What is expected:
In the entries below, begin at the line with "brown donut [255,285,310,327]" and stop after the line with "pink spray bottle [67,332,169,436] -> none"; output those lines exactly and omit the pictures.

Collected data entries
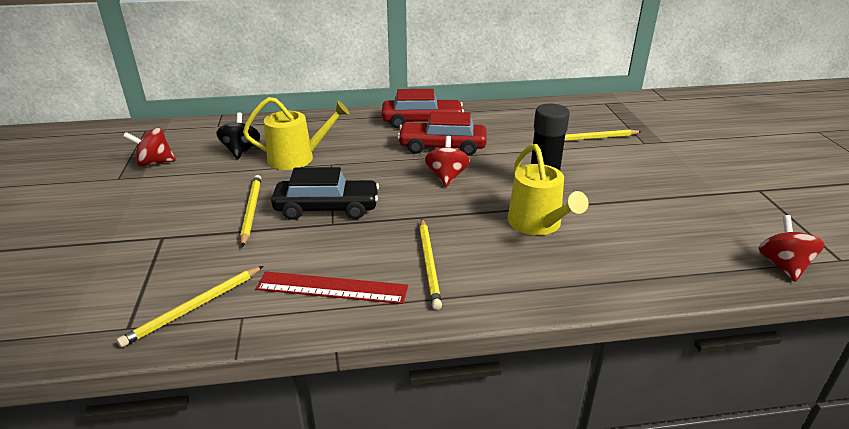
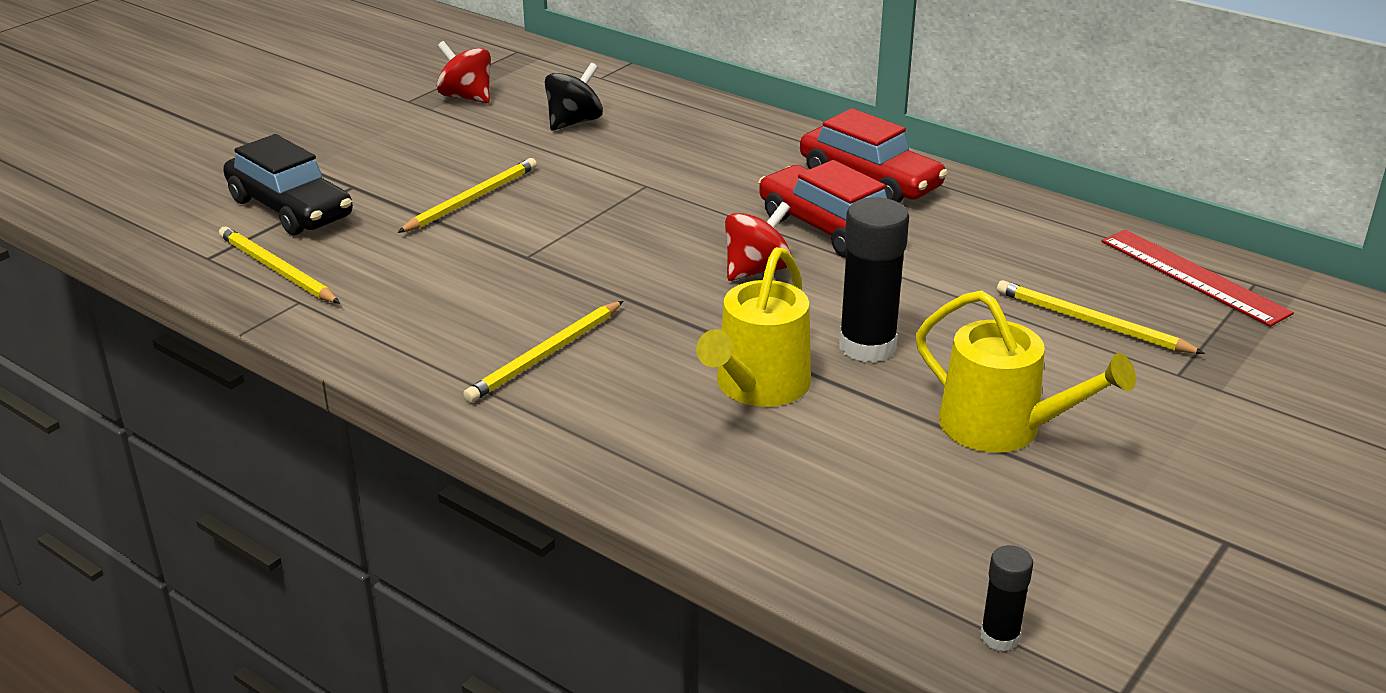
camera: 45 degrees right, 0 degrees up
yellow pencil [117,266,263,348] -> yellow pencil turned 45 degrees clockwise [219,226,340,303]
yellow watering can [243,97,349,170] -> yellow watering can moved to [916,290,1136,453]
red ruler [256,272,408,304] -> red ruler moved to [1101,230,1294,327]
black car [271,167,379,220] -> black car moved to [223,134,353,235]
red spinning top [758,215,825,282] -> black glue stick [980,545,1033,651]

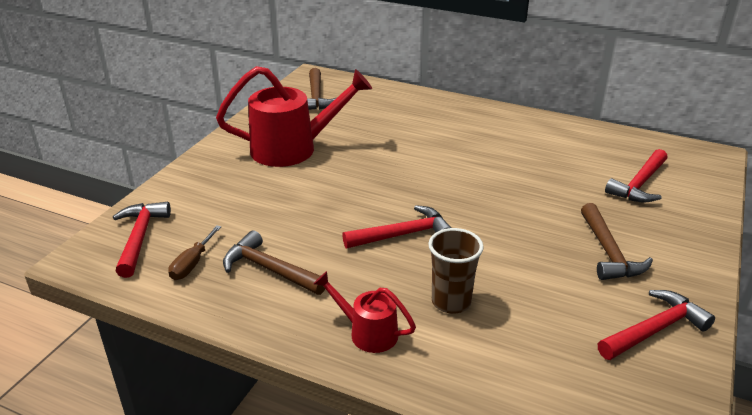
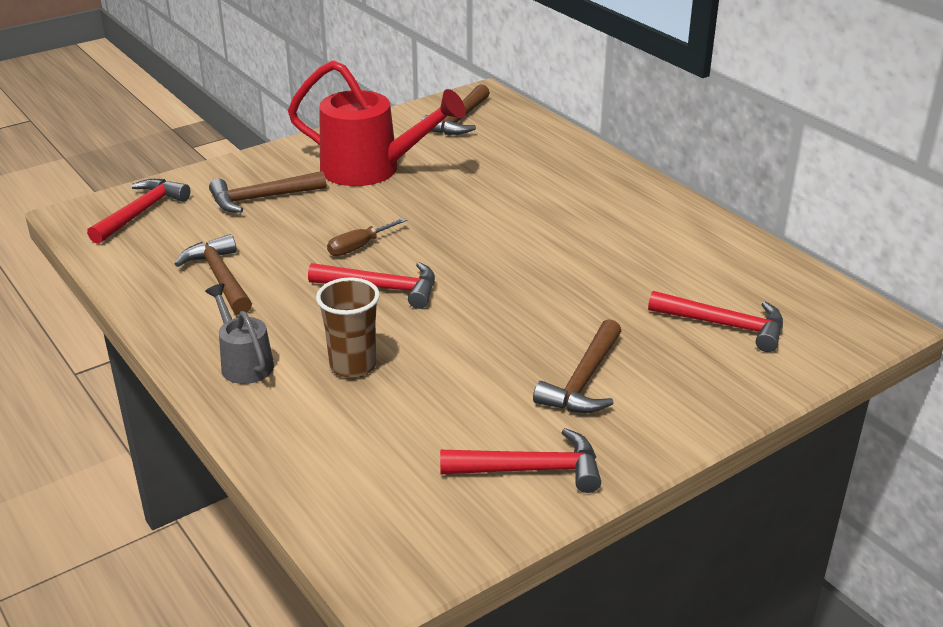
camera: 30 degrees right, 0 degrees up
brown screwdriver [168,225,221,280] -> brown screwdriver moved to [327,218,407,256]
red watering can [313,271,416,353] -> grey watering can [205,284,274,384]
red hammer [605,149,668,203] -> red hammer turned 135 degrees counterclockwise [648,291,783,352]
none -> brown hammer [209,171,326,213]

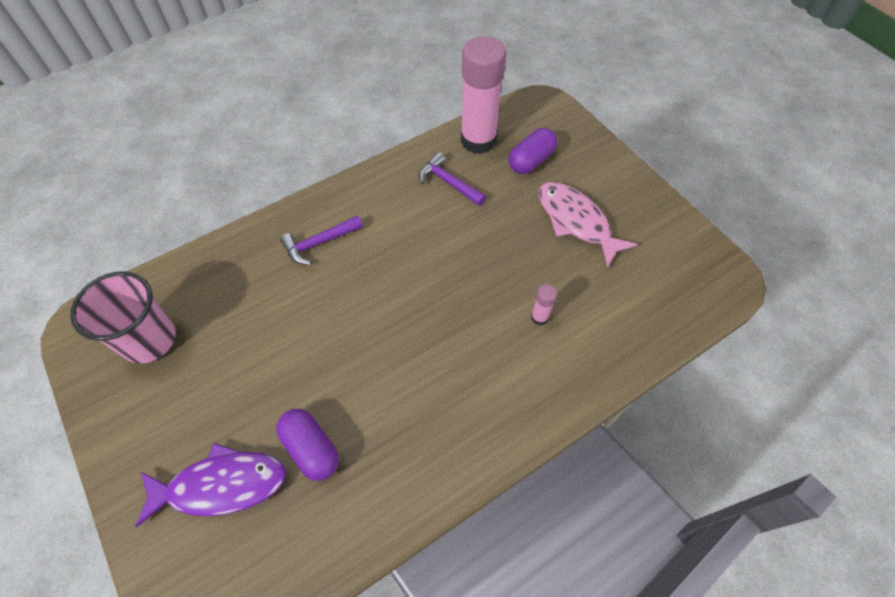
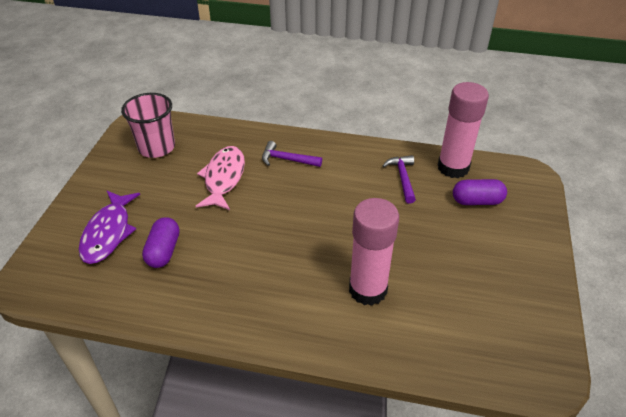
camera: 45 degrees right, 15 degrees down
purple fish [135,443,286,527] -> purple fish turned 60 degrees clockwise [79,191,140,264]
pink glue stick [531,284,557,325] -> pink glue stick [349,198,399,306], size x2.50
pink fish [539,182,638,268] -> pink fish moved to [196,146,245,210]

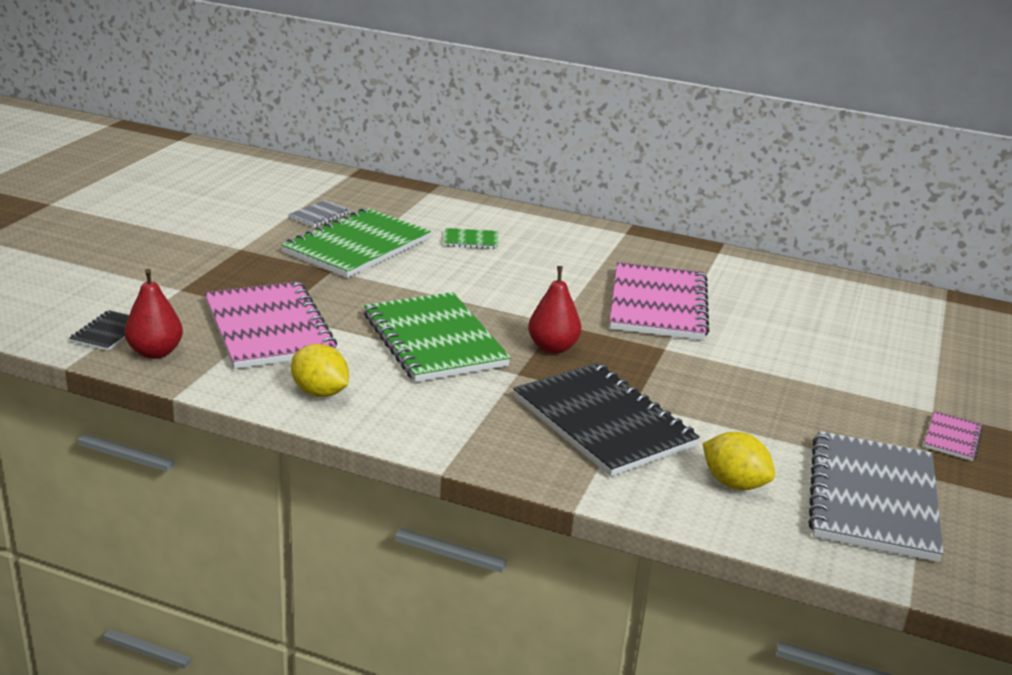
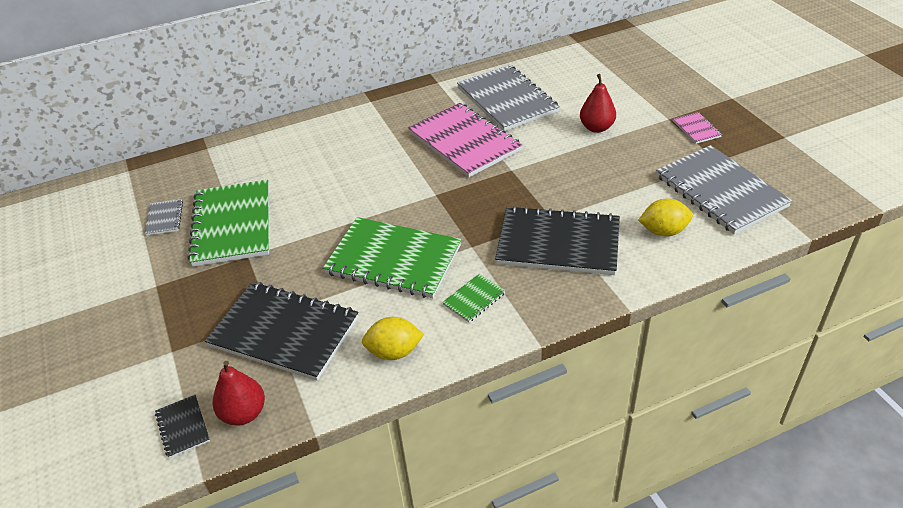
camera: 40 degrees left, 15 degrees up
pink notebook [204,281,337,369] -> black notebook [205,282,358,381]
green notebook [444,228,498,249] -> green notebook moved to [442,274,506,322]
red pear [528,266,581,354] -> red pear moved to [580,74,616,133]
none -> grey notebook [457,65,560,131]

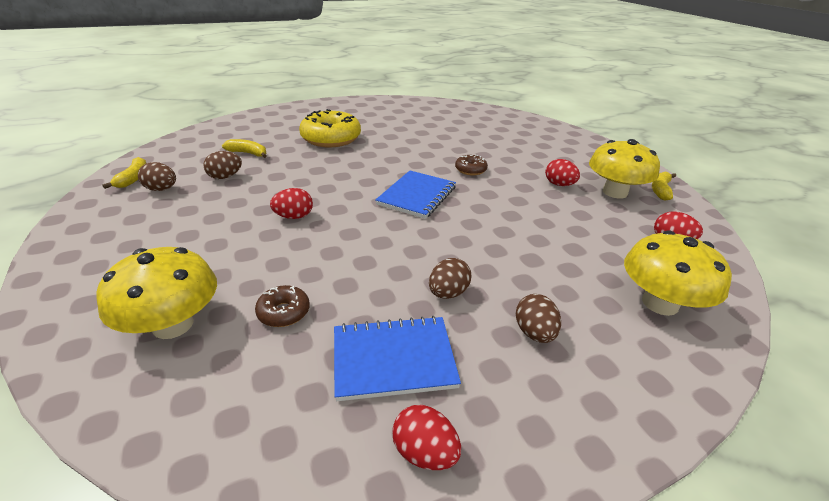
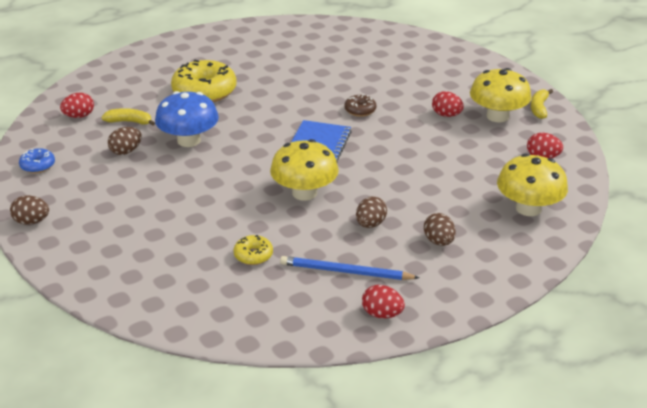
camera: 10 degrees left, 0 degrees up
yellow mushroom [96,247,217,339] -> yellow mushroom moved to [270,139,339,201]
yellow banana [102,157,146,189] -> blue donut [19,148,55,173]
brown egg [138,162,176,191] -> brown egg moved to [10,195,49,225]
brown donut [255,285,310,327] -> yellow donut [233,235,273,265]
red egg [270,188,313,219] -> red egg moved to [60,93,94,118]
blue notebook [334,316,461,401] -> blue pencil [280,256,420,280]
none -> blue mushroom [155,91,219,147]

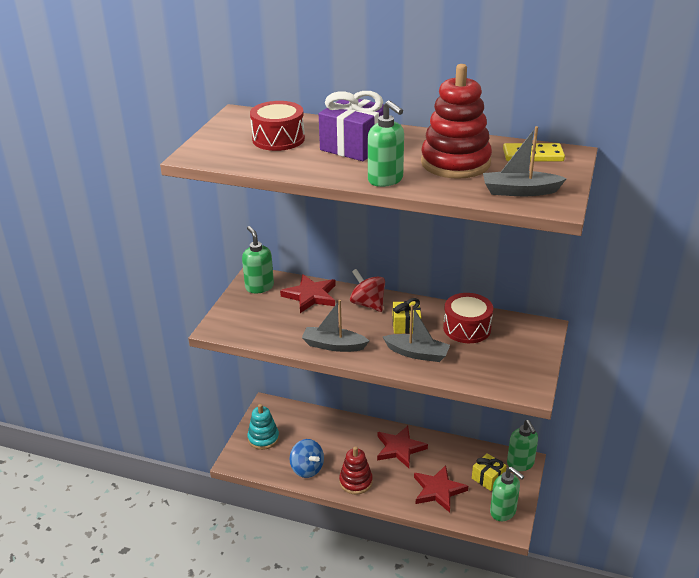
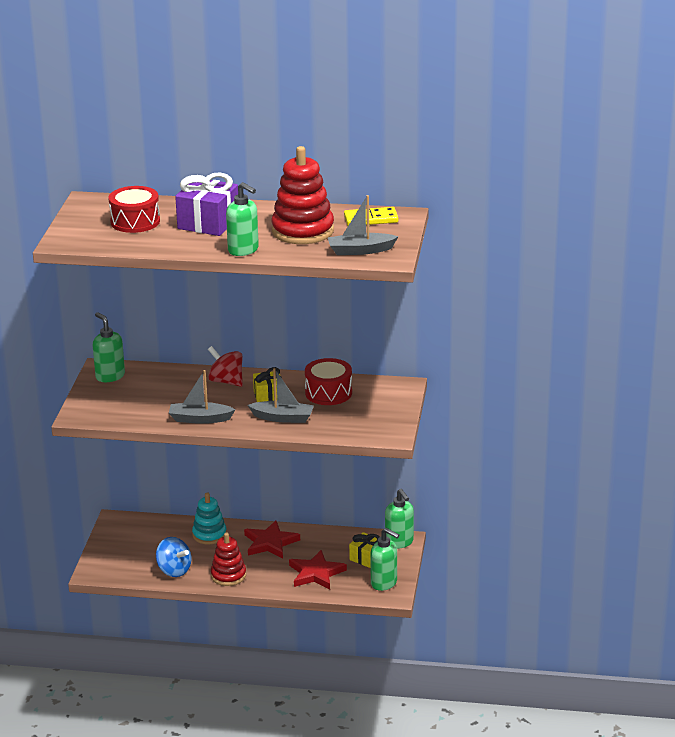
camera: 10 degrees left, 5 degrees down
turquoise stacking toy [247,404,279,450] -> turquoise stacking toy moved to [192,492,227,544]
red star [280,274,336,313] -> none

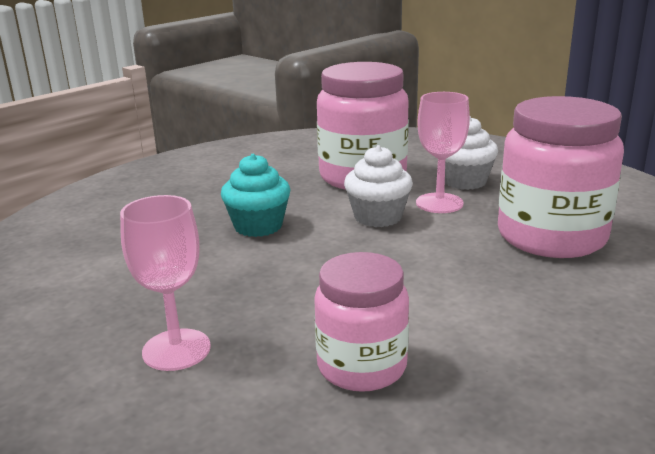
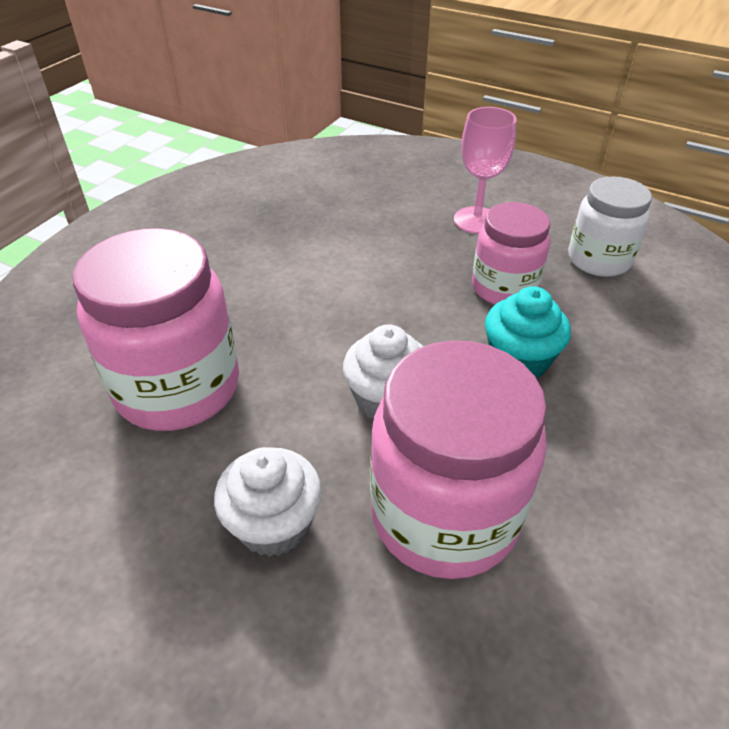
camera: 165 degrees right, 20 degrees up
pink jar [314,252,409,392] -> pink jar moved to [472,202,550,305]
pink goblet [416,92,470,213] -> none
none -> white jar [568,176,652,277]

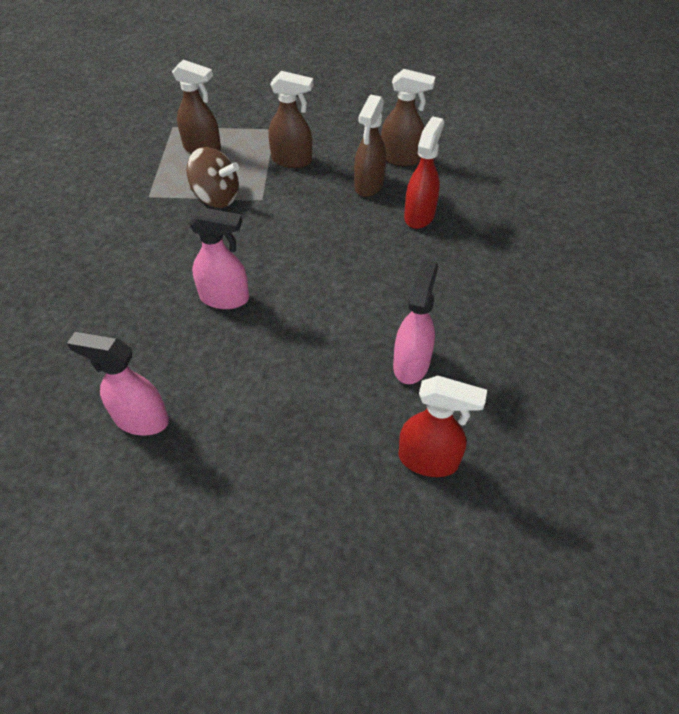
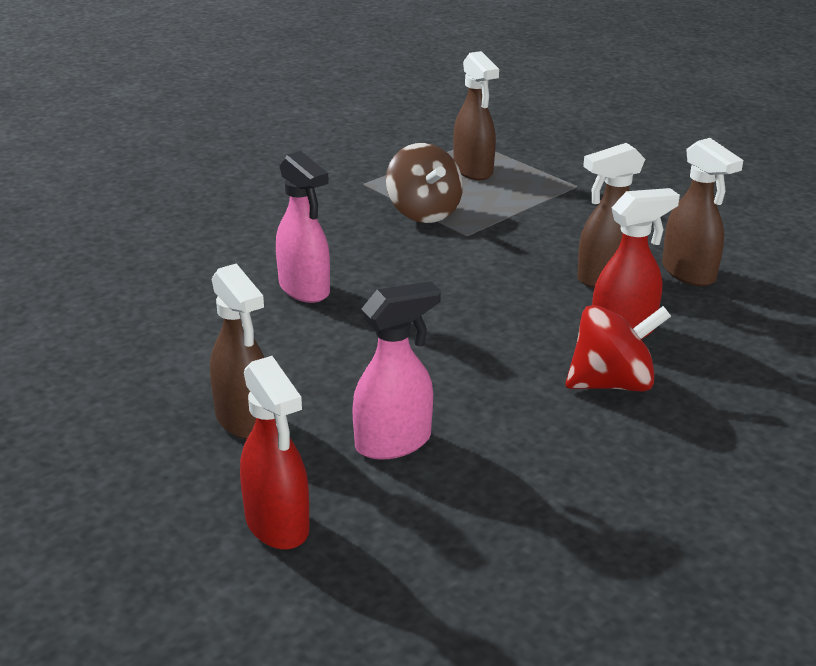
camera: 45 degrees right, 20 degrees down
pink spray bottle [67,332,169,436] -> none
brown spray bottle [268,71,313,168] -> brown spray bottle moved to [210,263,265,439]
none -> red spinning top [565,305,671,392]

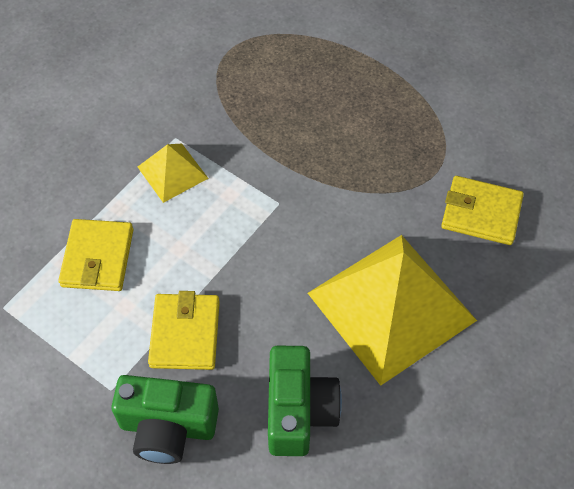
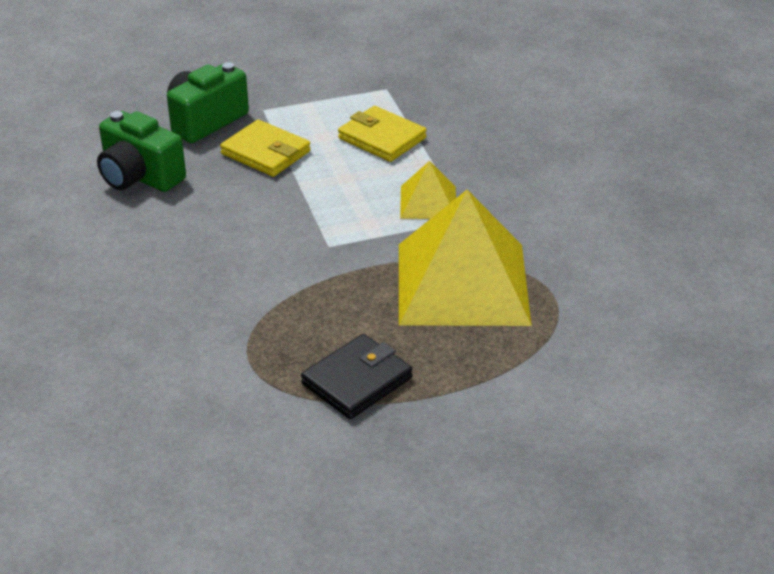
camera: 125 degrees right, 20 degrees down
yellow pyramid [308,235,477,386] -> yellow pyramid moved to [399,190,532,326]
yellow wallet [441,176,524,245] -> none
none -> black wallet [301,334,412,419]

Reply:
brown donut [255,285,310,327] -> yellow donut [233,235,273,265]
red egg [270,188,313,219] -> red egg moved to [60,93,94,118]
blue notebook [334,316,461,401] -> blue pencil [280,256,420,280]
none -> blue mushroom [155,91,219,147]

camera: 10 degrees left, 5 degrees down
turquoise stacking toy [247,404,279,450] -> turquoise stacking toy moved to [192,492,227,544]
red star [280,274,336,313] -> none

camera: 165 degrees right, 20 degrees up
pink jar [314,252,409,392] -> pink jar moved to [472,202,550,305]
pink goblet [416,92,470,213] -> none
none -> white jar [568,176,652,277]

camera: 45 degrees right, 20 degrees down
pink spray bottle [67,332,169,436] -> none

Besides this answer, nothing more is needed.